(Exercise prompt):
In the material, switch every "duckling" to "chick" from the line with "Yes, it is in front of point (630, 305)." up to and including the line with "The yellow reflective safety vest at center is positioned". Output only those lines, otherwise unchanged, and leave out the pictures.
[Start Records for this task]
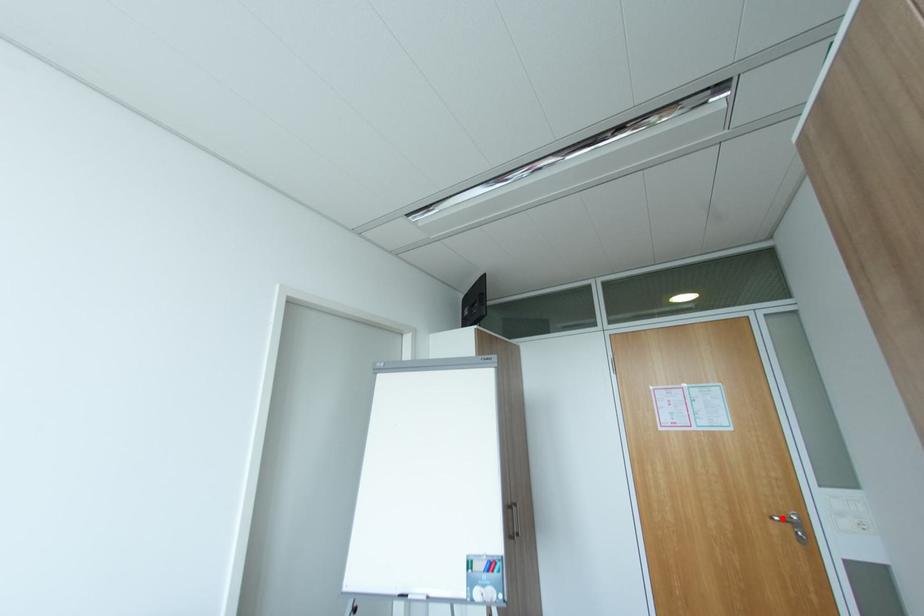
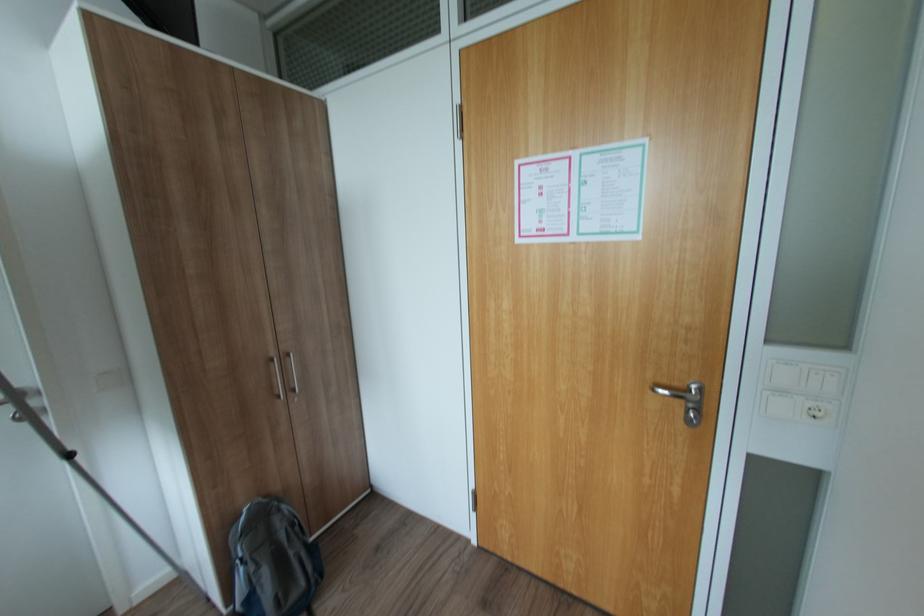
Question: I am providing you with two images of the same scene from different viewpoints. In image1, a red point is highlighted. Considering the same 3D point in image2, which of the following is correct?

Choices:
 (A) It is closer
 (B) It is farther

Answer: (B)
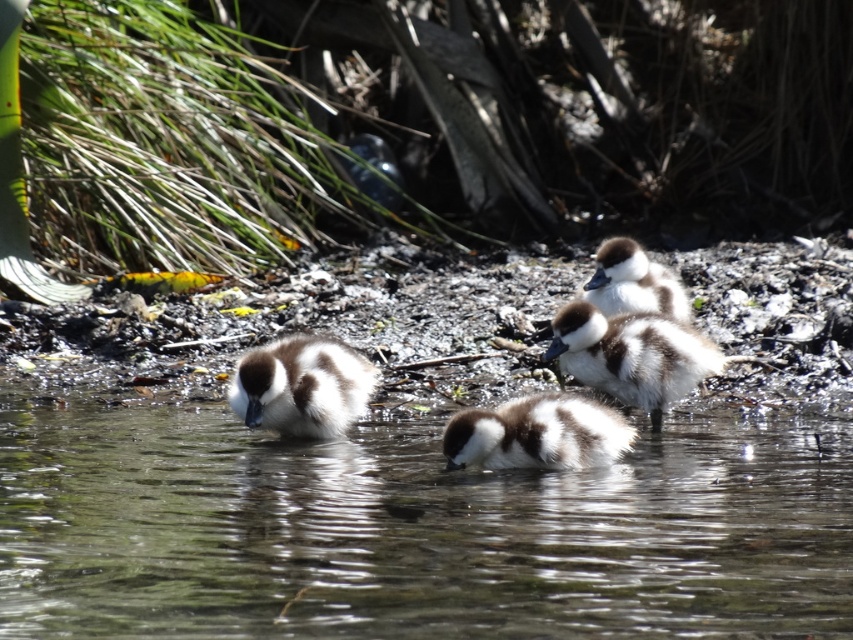
Can you confirm if brown speckled duckling at center is positioned above brown fluffy duckling at upper right?

Actually, brown speckled duckling at center is below brown fluffy duckling at upper right.

What do you see at coordinates (302, 387) in the screenshot? The width and height of the screenshot is (853, 640). I see `brown speckled duckling at center` at bounding box center [302, 387].

Is point (294, 333) in front of point (630, 305)?

Yes, it is in front of point (630, 305).

Locate an element on the screen. brown speckled duckling at center is located at coordinates (302, 387).

Between point (671, 330) and point (329, 387), which one is positioned behind?

The point (671, 330) is more distant.

Between point (566, 349) and point (306, 387), which one is positioned in front?

Point (306, 387) is in front.

This screenshot has width=853, height=640. Find the location of `brown fluffy duckling at center`. brown fluffy duckling at center is located at coordinates (631, 355).

Between brown fluffy duckling at center and brown and white fluffy duckling at center, which one has less height?

With less height is brown and white fluffy duckling at center.

Which is more to the right, brown fluffy duckling at center or brown and white fluffy duckling at center?

brown fluffy duckling at center

Identify the location of brown fluffy duckling at center. This screenshot has height=640, width=853. (631, 355).

You are a GUI agent. You are given a task and a screenshot of the screen. Output one action in this format:
    pyautogui.click(x=<x>, y=<y>)
    Task: Click on the brown fluffy duckling at center
    This screenshot has height=640, width=853.
    Given the screenshot: What is the action you would take?
    pyautogui.click(x=631, y=355)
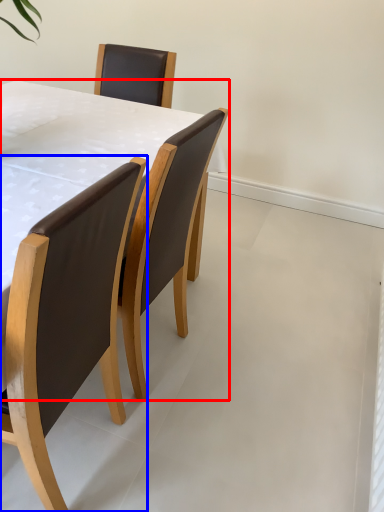
Question: Which object appears closest to the camera in this image, table (highlighted by a red box) or chair (highlighted by a blue box)?

Choices:
 (A) table
 (B) chair

Answer: (B)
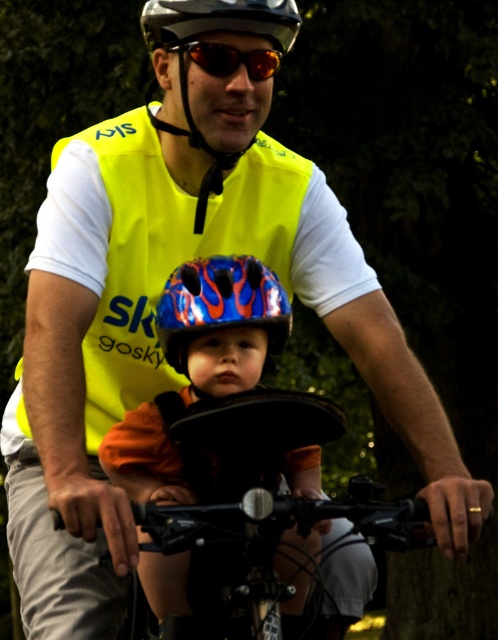
You are a cyclist observing the scene. You notice two helmets at the center of the image. Which helmet is positioned lower between the shiny metallic helmet at center and the shiny black helmet at center?

The shiny metallic helmet at center is located below the shiny black helmet at center, so the shiny metallic helmet at center is positioned lower.

Consider the image. You are a cyclist who needs to check the positioning of the yellow reflective safety vest at center and the shiny black helmet at center. Which object is located to the left of the other?

The yellow reflective safety vest at center is positioned on the left side of shiny black helmet at center.

You are a safety inspector checking the bicycle setup. The yellow reflective safety vest at center and the shiny black helmet at center are both visible from the front. Which object is higher in position?

The yellow reflective safety vest at center is taller than the shiny black helmet at center, so the yellow reflective safety vest at center is higher in position.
[End Records for this task]
(Answer to the problem):
Yes, it is in front of point (630, 305).

Locate an element on the screen. brown speckled chick at center is located at coordinates (302, 387).

Between point (671, 330) and point (329, 387), which one is positioned behind?

The point (671, 330) is more distant.

Between point (566, 349) and point (306, 387), which one is positioned in front?

Point (306, 387) is in front.

This screenshot has width=853, height=640. Find the location of `brown fluffy chick at center`. brown fluffy chick at center is located at coordinates (631, 355).

Between brown fluffy chick at center and brown and white fluffy chick at center, which one has less height?

With less height is brown and white fluffy chick at center.

Which is more to the right, brown fluffy chick at center or brown and white fluffy chick at center?

brown fluffy chick at center

Identify the location of brown fluffy chick at center. This screenshot has height=640, width=853. (631, 355).

You are a GUI agent. You are given a task and a screenshot of the screen. Output one action in this format:
    pyautogui.click(x=<x>, y=<y>)
    Task: Click on the brown fluffy chick at center
    This screenshot has height=640, width=853.
    Given the screenshot: What is the action you would take?
    pyautogui.click(x=631, y=355)
Question: Which object appears closest to the camera in this image, table (highlighted by a red box) or chair (highlighted by a blue box)?

Choices:
 (A) table
 (B) chair

Answer: (B)
You are a cyclist observing the scene. You notice two helmets at the center of the image. Which helmet is positioned lower between the shiny metallic helmet at center and the shiny black helmet at center?

The shiny metallic helmet at center is located below the shiny black helmet at center, so the shiny metallic helmet at center is positioned lower.

Consider the image. You are a cyclist who needs to check the positioning of the yellow reflective safety vest at center and the shiny black helmet at center. Which object is located to the left of the other?

The yellow reflective safety vest at center is positioned on the left side of shiny black helmet at center.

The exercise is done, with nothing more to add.